Without the pictures, reproduce the entries below exactly.

----------------------------------------

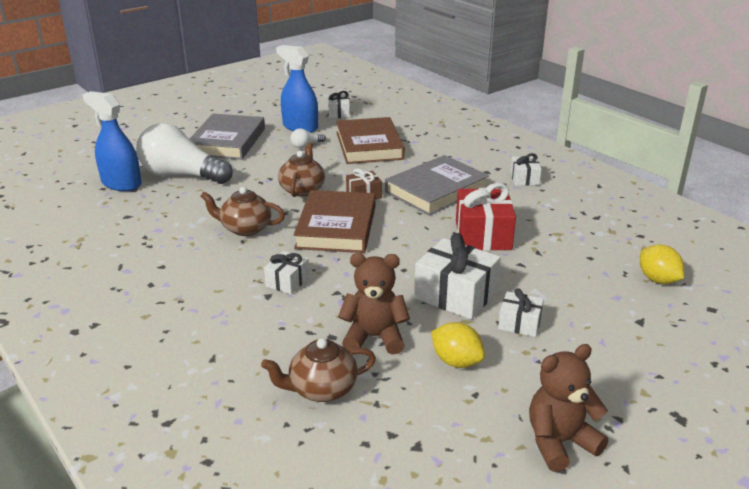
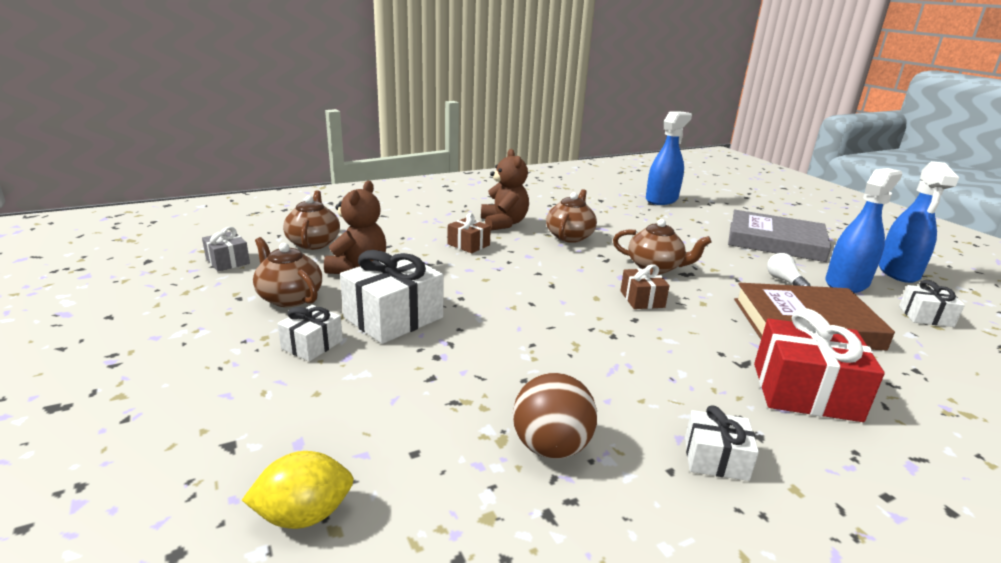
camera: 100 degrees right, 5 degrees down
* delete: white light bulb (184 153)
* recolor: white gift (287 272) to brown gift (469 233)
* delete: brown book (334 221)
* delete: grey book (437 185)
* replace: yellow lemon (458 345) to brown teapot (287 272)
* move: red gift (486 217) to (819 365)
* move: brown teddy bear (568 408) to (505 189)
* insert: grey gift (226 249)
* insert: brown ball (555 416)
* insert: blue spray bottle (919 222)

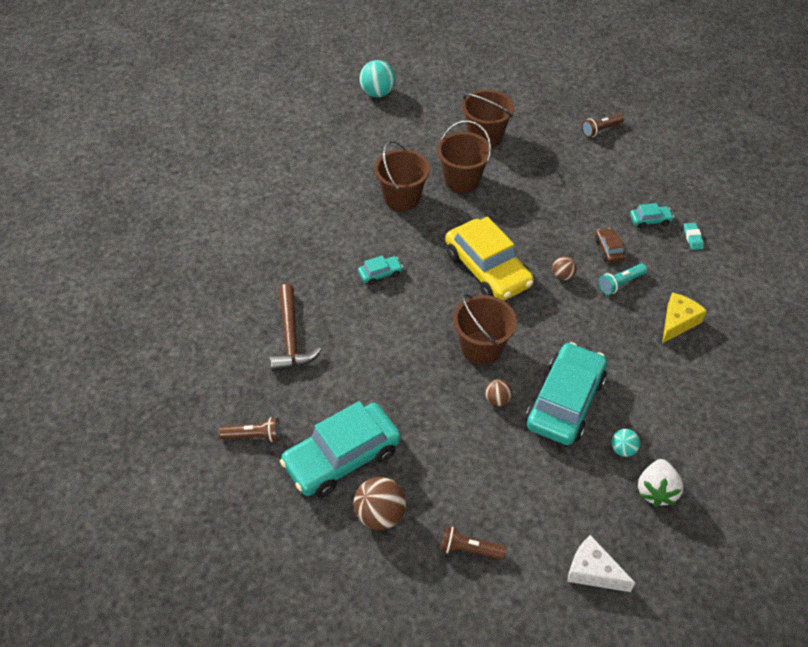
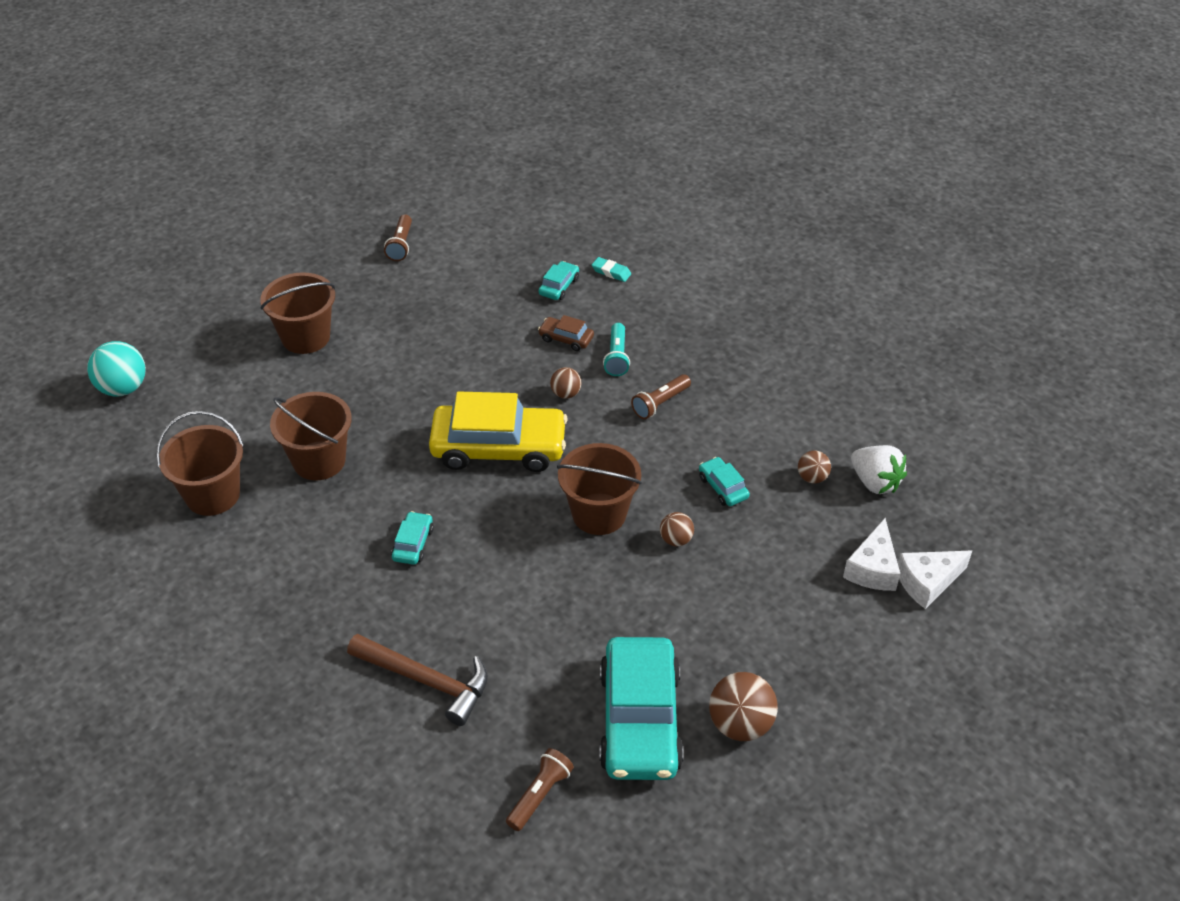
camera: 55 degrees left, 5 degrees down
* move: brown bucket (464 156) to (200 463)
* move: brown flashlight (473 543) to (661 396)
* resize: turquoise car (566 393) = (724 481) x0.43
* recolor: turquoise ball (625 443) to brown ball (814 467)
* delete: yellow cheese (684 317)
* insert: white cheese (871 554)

----------------------------------------

Exercise output =
camera: 100 degrees right, 5 degrees down
* delete: white light bulb (184 153)
* recolor: white gift (287 272) to brown gift (469 233)
* delete: brown book (334 221)
* delete: grey book (437 185)
* replace: yellow lemon (458 345) to brown teapot (287 272)
* move: red gift (486 217) to (819 365)
* move: brown teddy bear (568 408) to (505 189)
* insert: grey gift (226 249)
* insert: brown ball (555 416)
* insert: blue spray bottle (919 222)

camera: 55 degrees left, 5 degrees down
* move: brown bucket (464 156) to (200 463)
* move: brown flashlight (473 543) to (661 396)
* resize: turquoise car (566 393) = (724 481) x0.43
* recolor: turquoise ball (625 443) to brown ball (814 467)
* delete: yellow cheese (684 317)
* insert: white cheese (871 554)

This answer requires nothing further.